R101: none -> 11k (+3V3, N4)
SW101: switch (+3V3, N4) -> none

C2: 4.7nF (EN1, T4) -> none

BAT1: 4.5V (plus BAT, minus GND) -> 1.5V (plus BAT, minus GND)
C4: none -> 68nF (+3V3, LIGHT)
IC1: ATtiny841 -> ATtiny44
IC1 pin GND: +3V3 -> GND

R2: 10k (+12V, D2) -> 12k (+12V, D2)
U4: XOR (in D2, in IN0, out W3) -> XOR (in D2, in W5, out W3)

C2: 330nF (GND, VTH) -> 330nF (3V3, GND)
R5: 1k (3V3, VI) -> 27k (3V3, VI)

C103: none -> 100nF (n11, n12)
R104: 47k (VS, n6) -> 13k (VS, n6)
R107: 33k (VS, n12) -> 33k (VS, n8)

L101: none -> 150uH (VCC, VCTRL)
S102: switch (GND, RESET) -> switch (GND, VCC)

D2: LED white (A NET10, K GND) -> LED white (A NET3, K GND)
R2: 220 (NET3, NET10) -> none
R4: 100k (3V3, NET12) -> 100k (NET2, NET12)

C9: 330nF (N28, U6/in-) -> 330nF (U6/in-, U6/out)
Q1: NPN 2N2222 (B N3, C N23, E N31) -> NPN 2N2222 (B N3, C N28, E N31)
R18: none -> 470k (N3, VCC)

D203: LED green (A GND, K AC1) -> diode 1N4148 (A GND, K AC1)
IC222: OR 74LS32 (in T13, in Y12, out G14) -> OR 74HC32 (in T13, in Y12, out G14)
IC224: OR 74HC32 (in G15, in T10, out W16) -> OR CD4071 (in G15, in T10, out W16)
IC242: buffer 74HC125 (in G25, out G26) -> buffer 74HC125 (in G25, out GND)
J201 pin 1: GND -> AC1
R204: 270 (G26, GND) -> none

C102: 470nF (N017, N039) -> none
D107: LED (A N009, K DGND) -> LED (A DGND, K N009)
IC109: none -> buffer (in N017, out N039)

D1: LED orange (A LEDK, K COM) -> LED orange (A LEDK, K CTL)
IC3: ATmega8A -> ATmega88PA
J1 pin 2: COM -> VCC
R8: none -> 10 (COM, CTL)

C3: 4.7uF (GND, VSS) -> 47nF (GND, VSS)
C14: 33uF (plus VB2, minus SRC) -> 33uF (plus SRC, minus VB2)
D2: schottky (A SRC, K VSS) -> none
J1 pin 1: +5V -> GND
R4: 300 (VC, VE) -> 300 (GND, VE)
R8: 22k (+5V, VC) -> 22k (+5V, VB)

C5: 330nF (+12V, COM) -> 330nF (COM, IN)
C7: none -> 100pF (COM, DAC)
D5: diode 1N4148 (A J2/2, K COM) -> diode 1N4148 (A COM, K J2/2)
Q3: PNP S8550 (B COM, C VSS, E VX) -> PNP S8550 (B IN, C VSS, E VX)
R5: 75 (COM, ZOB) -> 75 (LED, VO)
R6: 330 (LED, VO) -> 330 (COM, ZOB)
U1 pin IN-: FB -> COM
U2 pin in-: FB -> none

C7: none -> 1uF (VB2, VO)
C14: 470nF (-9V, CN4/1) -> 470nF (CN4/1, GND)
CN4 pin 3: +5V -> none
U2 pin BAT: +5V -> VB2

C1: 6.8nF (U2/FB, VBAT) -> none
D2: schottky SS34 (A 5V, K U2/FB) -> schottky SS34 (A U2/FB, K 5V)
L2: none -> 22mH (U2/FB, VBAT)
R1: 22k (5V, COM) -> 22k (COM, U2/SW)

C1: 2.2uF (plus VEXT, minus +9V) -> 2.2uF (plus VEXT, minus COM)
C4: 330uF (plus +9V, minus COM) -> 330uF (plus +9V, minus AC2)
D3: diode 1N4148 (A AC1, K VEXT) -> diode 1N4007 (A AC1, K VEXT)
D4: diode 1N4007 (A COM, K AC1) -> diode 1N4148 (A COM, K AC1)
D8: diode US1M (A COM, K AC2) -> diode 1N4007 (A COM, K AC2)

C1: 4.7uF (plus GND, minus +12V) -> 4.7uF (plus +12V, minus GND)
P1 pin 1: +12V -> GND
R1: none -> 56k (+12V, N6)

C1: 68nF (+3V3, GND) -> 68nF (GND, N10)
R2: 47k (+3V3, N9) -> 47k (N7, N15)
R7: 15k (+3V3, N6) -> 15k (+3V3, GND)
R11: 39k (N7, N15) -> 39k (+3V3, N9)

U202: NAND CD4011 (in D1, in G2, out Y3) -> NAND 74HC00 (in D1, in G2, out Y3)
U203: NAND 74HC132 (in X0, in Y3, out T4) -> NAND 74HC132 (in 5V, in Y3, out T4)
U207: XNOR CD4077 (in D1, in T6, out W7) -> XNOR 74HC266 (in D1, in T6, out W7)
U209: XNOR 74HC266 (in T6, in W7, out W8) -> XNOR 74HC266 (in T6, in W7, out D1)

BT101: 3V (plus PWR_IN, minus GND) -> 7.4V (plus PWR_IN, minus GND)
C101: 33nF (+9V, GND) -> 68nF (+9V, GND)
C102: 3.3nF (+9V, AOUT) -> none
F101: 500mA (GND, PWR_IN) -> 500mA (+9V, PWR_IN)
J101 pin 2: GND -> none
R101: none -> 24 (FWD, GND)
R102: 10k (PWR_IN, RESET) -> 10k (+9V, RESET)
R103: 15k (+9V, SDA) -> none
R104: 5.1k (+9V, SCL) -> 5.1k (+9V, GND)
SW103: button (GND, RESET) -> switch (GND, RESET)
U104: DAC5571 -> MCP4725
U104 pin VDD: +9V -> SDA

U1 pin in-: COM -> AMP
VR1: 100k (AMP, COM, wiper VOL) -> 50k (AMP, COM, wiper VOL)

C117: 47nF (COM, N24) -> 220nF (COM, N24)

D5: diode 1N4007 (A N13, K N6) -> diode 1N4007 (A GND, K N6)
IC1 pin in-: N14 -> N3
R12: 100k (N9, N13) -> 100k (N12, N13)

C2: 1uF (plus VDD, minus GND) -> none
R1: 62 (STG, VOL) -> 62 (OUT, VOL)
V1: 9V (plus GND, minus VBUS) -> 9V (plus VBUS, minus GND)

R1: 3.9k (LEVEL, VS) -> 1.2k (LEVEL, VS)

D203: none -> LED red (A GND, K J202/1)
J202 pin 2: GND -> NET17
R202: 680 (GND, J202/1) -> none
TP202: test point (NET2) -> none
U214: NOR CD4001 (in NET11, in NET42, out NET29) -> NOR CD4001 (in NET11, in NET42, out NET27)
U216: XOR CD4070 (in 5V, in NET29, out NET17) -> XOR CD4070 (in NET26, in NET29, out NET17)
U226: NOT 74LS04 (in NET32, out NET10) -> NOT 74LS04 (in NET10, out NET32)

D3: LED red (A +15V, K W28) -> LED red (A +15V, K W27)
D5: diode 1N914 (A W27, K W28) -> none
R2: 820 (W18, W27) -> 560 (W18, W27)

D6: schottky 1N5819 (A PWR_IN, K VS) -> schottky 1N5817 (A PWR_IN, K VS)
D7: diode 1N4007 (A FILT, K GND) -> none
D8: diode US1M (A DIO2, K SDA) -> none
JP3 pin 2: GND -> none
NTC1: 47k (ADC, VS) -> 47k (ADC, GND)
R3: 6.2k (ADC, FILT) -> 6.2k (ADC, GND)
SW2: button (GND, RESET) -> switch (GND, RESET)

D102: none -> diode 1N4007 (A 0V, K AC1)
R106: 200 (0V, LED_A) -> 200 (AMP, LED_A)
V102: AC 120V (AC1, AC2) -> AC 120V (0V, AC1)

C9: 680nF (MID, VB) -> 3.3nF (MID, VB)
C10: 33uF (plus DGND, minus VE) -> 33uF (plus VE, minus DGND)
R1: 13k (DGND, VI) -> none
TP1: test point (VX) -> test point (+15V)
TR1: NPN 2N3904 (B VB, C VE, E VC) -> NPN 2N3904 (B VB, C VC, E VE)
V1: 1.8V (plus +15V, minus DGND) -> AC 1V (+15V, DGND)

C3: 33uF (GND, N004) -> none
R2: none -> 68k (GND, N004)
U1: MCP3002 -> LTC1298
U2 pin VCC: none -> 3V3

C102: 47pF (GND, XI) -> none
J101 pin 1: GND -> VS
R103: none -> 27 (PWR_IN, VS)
____________
> _GOAL OF THE EXERCISE_
Go through the lines above and copy any that contain "VEXT".

> _RESPONSE TO THIS EXERCISE_
C1: 2.2uF (plus VEXT, minus +9V) -> 2.2uF (plus VEXT, minus COM)
D3: diode 1N4148 (A AC1, K VEXT) -> diode 1N4007 (A AC1, K VEXT)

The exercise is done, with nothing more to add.